▶ **EXERCISE GOAL**: An exact, complete printout of the listing is wanted, minus its images.

▶ **MATERIAL FOR THE TASK**:
::::::::::
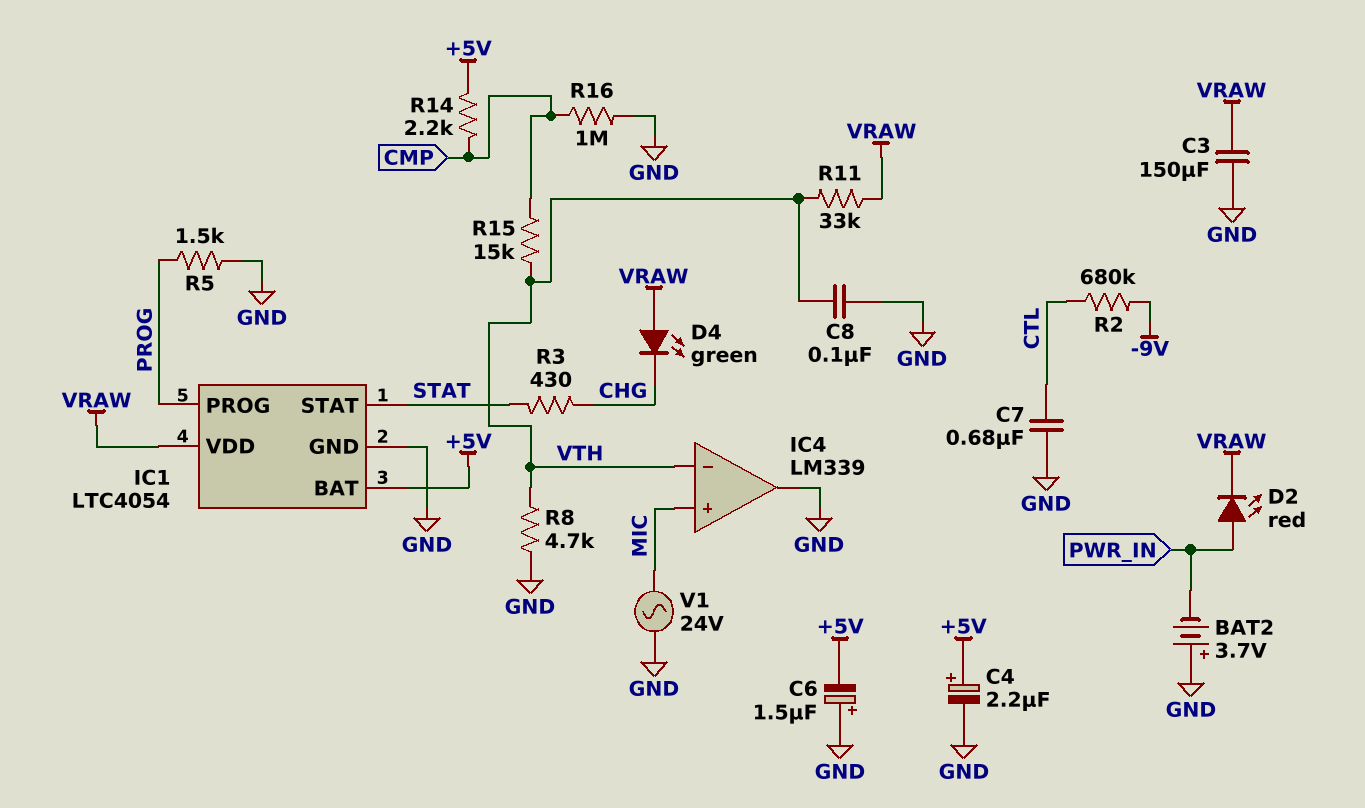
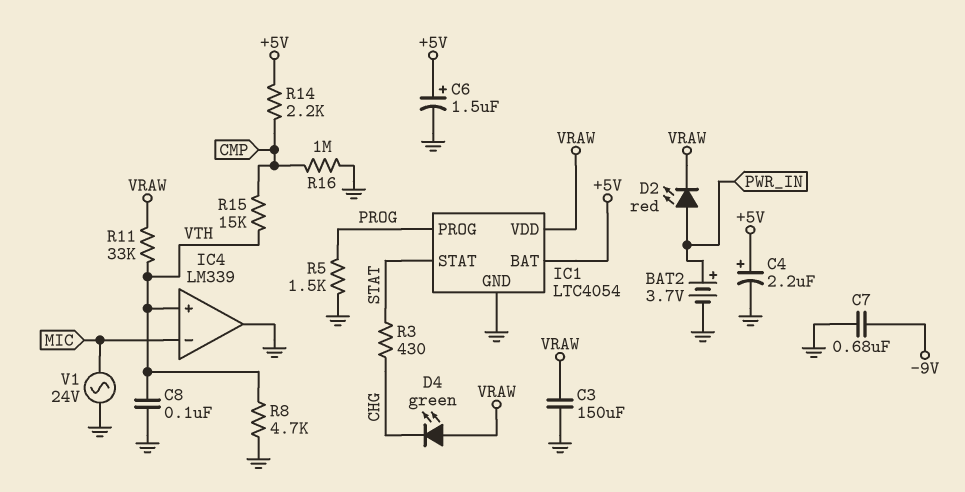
BAT2: 3.7V (plus GND, minus PWR_IN) -> 3.7V (plus PWR_IN, minus GND)
C6: 1.5uF (plus GND, minus +5V) -> 1.5uF (plus +5V, minus GND)
C7: 680nF (CTL, GND) -> 680nF (-9V, GND)
IC4 pin in+: MIC -> VTH
IC4 pin in-: VTH -> MIC
R2: 680k (-9V, CTL) -> none

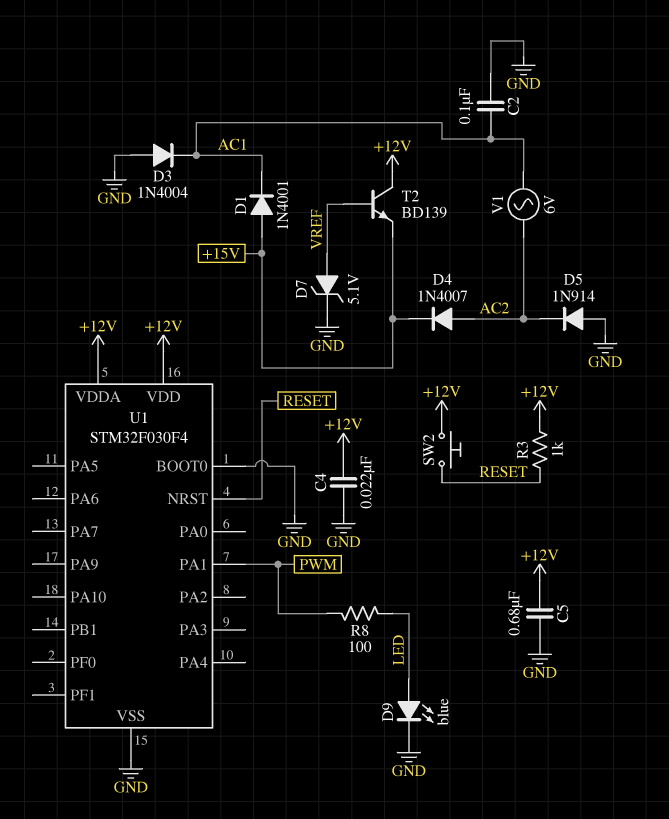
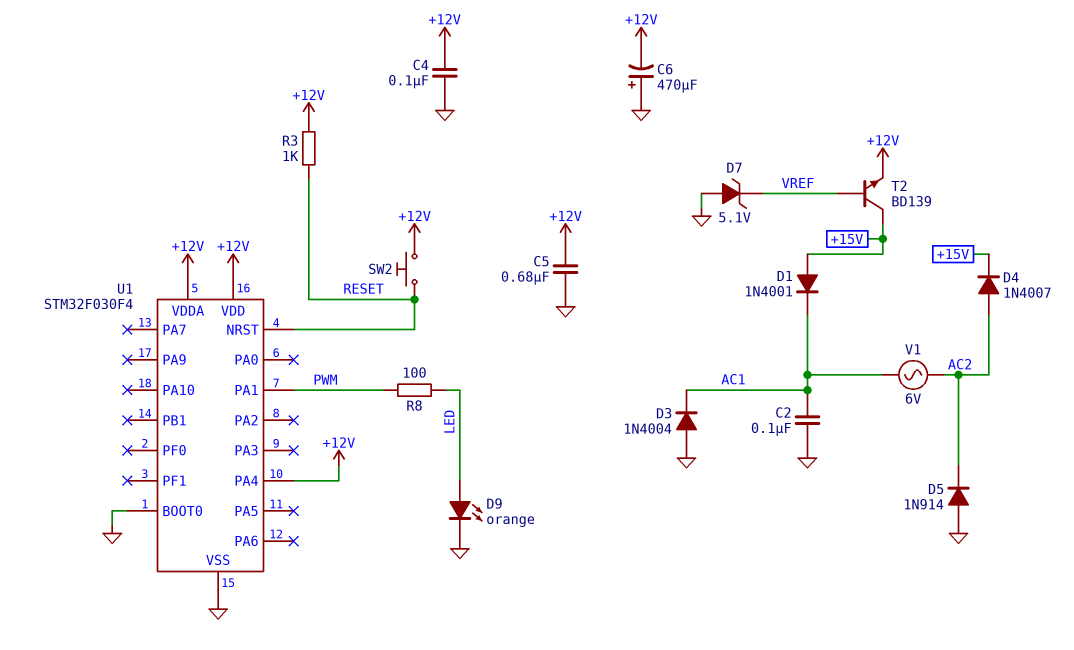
C4: 22nF (+12V, GND) -> 100nF (+12V, GND)
C6: none -> 470uF (plus GND, minus +12V)
D7: zener 5.1V (A VREF, K GND) -> zener 5.1V (A GND, K VREF)
D9: LED blue (A LED, K GND) -> LED orange (A LED, K GND)
T2: NPN BD139 (B VREF, C +12V, E +15V) -> NPN BD139 (B VREF, C +15V, E +12V)
U1 pin PA4: none -> +12V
::::::::::
▶ **ANSWER TO THE EXERCISE**:
BAT2: 3.7V (plus GND, minus PWR_IN) -> 3.7V (plus PWR_IN, minus GND)
C6: 1.5uF (plus GND, minus +5V) -> 1.5uF (plus +5V, minus GND)
C7: 680nF (CTL, GND) -> 680nF (-9V, GND)
IC4 pin in+: MIC -> VTH
IC4 pin in-: VTH -> MIC
R2: 680k (-9V, CTL) -> none

C4: 22nF (+12V, GND) -> 100nF (+12V, GND)
C6: none -> 470uF (plus GND, minus +12V)
D7: zener 5.1V (A VREF, K GND) -> zener 5.1V (A GND, K VREF)
D9: LED blue (A LED, K GND) -> LED orange (A LED, K GND)
T2: NPN BD139 (B VREF, C +12V, E +15V) -> NPN BD139 (B VREF, C +15V, E +12V)
U1 pin PA4: none -> +12V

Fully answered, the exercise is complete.